(To do):
Using the records beneath, say how many lines contain the word "AGND", without comment.

(Records for the exercise):
━━━

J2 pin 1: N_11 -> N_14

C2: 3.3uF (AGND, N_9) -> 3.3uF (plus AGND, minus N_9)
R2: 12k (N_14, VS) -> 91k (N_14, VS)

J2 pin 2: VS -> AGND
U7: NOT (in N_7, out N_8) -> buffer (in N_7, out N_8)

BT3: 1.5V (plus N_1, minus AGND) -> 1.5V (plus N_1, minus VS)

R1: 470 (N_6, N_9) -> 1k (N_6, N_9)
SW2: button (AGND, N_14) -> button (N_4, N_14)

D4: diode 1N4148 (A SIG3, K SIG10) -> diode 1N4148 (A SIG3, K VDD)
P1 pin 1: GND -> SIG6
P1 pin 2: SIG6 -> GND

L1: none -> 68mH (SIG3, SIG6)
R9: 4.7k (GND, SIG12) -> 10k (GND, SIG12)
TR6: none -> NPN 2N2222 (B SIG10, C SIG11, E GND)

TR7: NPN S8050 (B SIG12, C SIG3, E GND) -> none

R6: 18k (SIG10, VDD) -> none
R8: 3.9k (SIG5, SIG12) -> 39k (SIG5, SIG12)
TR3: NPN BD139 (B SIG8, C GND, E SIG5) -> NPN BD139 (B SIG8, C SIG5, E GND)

━━━

(Final answer):
4